### DIRECTIONS FOR THIS TASK:
Look through the lines below and copy each one that includes "amarillo".

### EXTRACTED MATERIAL:
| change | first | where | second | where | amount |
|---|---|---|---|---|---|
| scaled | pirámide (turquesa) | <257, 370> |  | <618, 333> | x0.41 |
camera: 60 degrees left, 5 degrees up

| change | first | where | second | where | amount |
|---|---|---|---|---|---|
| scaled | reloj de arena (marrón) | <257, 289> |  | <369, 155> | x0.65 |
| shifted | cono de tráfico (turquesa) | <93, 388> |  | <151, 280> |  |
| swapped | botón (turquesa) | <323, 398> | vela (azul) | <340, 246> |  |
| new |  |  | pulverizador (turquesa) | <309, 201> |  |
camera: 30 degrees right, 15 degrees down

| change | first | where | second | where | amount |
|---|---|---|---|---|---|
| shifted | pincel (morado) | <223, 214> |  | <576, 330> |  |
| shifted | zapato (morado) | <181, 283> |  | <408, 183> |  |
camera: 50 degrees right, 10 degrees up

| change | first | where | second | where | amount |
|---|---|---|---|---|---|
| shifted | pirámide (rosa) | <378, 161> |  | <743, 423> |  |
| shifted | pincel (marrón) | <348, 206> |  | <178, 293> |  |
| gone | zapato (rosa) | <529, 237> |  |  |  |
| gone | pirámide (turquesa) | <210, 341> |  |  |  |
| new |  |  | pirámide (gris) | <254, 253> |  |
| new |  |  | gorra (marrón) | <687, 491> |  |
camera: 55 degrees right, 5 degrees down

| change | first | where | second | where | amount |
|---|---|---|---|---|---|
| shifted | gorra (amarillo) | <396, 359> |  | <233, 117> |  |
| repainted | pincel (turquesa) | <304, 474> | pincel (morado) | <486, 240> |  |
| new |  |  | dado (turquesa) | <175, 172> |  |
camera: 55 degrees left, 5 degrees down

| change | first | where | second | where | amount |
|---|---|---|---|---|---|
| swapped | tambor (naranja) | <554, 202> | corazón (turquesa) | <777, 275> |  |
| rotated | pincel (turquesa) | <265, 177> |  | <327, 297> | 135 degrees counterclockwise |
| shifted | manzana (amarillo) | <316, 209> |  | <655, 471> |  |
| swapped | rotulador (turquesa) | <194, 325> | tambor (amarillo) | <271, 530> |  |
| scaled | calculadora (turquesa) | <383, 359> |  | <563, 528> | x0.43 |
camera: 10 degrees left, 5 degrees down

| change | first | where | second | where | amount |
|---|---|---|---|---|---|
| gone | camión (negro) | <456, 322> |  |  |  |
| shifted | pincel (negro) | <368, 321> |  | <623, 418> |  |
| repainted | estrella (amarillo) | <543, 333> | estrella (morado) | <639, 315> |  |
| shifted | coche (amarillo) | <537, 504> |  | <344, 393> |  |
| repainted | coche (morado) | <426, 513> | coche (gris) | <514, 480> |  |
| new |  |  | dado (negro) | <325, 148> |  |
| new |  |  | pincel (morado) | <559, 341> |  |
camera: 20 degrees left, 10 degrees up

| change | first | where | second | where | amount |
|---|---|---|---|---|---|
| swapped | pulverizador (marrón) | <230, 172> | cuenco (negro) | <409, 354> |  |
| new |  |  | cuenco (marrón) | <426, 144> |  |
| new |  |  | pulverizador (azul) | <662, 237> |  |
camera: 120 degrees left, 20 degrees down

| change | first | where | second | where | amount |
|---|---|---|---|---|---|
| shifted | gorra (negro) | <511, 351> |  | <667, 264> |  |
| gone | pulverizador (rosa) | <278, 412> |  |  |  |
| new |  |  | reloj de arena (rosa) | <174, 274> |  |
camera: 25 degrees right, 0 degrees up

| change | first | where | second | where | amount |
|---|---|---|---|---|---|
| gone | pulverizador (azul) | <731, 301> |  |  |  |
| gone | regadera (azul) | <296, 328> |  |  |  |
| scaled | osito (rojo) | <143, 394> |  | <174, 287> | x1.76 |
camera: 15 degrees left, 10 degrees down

### EXPECTED ANSWER:
| shifted | gorra (amarillo) | <396, 359> |  | <233, 117> |  |
| shifted | manzana (amarillo) | <316, 209> |  | <655, 471> |  |
| swapped | rotulador (turquesa) | <194, 325> | tambor (amarillo) | <271, 530> |  |
| repainted | estrella (amarillo) | <543, 333> | estrella (morado) | <639, 315> |  |
| shifted | coche (amarillo) | <537, 504> |  | <344, 393> |  |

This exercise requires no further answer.